WHAT IS NEEDED: Go through the following data and transcribe exactly the stretch of lines from the one holding "none -> white slope A2:B3 level 1 top 3" to the one holding "none -> yellow brick F13:G13 level 1", both included.

*** DATA TO USE ***

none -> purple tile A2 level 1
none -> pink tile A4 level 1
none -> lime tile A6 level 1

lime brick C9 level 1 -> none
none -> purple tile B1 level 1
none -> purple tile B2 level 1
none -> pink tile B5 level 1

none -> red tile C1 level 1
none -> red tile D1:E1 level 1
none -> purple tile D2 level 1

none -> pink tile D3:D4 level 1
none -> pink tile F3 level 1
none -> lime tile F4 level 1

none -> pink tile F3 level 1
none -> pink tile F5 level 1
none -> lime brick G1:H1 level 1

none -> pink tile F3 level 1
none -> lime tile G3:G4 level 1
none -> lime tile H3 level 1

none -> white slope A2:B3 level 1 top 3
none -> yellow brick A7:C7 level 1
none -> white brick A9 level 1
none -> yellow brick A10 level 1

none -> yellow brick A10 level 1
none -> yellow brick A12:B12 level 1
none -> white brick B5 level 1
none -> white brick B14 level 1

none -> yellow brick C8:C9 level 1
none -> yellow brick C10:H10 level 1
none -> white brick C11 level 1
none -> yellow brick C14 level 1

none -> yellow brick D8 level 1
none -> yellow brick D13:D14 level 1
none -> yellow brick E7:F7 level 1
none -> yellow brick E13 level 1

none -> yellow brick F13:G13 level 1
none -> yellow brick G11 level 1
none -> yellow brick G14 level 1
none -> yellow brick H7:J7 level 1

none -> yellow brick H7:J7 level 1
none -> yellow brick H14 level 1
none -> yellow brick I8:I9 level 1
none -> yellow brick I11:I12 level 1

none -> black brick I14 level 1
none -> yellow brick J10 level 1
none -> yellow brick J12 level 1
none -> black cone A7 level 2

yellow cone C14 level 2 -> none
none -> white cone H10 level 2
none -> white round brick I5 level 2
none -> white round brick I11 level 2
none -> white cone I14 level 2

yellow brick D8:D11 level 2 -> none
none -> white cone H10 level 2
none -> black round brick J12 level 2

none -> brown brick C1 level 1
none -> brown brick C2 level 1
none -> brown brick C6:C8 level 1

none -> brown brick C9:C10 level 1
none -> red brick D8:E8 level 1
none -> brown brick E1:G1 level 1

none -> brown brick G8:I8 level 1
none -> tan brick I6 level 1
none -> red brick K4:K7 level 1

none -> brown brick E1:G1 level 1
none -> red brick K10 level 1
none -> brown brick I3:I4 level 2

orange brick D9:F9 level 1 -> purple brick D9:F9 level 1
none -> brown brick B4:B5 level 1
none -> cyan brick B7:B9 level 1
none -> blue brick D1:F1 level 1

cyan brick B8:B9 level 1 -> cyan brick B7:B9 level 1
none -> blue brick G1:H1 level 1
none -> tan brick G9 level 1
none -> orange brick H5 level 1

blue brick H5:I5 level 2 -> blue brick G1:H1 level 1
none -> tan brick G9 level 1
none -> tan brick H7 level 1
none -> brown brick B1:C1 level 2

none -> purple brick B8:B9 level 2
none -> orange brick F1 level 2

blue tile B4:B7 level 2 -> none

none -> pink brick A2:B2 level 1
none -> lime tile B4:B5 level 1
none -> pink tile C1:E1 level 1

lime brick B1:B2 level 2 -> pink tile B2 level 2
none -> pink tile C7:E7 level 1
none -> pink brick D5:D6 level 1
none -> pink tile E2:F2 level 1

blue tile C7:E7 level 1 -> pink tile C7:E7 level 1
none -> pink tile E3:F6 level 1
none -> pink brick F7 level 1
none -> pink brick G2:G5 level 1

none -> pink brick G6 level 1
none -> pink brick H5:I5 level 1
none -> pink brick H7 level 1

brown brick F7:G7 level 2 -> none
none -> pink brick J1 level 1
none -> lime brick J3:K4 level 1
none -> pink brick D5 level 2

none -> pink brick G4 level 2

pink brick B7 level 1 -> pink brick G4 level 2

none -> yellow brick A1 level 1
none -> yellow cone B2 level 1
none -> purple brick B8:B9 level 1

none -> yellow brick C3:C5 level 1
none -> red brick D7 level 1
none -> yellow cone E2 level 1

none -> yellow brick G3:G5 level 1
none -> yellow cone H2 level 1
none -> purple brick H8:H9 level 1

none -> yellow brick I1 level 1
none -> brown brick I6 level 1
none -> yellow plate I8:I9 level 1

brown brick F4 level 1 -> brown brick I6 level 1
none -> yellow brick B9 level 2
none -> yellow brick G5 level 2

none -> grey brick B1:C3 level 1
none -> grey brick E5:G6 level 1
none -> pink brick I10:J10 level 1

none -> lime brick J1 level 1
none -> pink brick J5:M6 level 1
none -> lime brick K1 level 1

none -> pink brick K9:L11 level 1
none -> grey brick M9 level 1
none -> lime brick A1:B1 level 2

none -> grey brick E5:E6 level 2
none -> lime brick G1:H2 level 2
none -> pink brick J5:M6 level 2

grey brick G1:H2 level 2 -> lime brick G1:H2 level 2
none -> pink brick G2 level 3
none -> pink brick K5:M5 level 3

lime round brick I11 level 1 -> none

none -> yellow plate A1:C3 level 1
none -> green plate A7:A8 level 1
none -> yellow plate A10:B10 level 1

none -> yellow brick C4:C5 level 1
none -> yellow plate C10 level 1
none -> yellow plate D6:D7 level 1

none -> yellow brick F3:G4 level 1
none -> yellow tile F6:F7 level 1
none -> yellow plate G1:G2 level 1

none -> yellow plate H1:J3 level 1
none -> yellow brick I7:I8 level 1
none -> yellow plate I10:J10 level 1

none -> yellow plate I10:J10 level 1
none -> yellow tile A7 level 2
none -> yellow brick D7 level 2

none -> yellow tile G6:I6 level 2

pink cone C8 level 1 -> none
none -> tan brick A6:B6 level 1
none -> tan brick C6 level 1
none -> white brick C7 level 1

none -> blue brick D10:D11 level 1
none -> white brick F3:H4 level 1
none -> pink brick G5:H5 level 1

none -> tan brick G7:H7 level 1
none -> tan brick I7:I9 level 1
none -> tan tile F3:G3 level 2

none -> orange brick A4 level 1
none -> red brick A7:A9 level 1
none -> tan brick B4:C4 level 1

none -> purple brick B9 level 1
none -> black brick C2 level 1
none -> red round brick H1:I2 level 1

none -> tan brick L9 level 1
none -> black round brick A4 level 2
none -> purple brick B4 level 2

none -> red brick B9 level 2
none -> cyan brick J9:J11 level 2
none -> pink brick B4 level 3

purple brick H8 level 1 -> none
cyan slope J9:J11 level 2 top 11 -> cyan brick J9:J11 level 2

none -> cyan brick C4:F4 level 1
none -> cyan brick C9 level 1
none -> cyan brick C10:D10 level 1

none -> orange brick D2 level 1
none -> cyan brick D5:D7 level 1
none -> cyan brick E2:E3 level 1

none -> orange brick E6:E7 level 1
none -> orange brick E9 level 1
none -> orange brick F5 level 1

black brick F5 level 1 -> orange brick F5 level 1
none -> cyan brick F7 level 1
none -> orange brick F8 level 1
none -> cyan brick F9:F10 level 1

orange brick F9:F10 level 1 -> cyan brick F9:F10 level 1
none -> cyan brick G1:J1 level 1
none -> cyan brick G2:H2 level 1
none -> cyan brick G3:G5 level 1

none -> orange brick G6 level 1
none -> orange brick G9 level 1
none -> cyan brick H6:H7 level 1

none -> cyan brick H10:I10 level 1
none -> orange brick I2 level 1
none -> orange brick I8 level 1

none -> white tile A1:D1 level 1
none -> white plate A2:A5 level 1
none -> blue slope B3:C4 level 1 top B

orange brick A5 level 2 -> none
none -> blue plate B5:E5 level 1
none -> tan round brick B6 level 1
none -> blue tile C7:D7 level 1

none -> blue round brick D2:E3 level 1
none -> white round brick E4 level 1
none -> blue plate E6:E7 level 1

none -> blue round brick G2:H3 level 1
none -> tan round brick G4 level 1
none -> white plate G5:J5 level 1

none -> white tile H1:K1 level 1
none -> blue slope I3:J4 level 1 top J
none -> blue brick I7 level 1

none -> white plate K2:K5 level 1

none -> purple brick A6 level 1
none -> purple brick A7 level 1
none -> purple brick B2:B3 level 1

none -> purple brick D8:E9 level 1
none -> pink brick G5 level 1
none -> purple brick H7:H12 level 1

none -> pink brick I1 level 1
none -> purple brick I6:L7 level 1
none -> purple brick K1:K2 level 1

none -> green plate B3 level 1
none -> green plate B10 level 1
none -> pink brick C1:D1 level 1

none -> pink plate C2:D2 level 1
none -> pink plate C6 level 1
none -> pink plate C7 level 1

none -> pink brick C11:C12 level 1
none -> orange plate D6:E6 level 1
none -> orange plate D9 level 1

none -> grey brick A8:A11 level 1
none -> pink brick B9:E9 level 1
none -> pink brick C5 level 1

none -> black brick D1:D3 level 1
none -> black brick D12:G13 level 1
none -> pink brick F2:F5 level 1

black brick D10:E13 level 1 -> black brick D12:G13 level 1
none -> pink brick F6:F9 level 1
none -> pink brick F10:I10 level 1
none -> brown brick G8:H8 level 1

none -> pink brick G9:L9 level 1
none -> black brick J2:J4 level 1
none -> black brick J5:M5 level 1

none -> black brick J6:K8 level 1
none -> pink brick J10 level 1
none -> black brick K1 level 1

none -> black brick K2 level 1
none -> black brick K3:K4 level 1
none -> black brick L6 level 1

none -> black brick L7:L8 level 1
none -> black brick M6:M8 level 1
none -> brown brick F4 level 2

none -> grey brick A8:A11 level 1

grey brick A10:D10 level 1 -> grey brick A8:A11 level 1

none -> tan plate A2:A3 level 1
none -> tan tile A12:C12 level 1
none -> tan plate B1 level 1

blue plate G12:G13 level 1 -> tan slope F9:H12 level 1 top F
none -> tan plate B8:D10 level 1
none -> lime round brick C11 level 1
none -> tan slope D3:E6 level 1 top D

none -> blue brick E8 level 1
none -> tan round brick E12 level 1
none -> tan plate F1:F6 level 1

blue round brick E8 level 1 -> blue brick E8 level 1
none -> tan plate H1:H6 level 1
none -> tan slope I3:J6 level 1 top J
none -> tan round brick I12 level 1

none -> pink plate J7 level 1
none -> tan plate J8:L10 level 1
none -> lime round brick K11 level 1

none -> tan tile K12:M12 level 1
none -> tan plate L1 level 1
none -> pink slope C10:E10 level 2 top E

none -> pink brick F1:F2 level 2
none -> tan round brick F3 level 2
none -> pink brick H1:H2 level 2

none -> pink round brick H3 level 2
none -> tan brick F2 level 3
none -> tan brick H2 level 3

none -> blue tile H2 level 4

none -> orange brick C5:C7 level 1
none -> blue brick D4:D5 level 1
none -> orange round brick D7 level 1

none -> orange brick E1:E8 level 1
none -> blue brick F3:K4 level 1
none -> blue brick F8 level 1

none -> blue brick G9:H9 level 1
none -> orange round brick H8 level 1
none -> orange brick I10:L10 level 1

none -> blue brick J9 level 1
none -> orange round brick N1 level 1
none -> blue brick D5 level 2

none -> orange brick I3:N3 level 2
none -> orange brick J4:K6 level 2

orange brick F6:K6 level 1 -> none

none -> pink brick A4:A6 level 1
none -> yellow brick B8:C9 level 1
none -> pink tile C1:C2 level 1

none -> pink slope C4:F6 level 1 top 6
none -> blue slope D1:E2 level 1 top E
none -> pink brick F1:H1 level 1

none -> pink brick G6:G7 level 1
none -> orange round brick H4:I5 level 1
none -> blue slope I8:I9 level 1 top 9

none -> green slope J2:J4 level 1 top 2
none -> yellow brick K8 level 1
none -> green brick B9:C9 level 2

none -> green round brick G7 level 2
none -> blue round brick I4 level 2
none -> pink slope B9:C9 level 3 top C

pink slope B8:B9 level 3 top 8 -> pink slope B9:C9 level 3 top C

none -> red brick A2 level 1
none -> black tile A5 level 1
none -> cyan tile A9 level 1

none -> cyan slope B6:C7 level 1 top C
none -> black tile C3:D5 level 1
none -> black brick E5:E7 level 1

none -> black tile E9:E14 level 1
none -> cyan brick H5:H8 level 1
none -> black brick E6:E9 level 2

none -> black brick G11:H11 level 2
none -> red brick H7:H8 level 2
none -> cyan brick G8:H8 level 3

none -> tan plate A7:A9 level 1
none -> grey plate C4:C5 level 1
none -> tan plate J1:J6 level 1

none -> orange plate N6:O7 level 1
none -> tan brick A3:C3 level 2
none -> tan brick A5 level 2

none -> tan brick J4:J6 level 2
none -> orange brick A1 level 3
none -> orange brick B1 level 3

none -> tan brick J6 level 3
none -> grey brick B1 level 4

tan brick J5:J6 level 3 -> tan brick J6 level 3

*** End of DATA TO USE ***

TASK RESULT:
none -> white slope A2:B3 level 1 top 3
none -> yellow brick A7:C7 level 1
none -> white brick A9 level 1
none -> yellow brick A10 level 1

none -> yellow brick A10 level 1
none -> yellow brick A12:B12 level 1
none -> white brick B5 level 1
none -> white brick B14 level 1

none -> yellow brick C8:C9 level 1
none -> yellow brick C10:H10 level 1
none -> white brick C11 level 1
none -> yellow brick C14 level 1

none -> yellow brick D8 level 1
none -> yellow brick D13:D14 level 1
none -> yellow brick E7:F7 level 1
none -> yellow brick E13 level 1

none -> yellow brick F13:G13 level 1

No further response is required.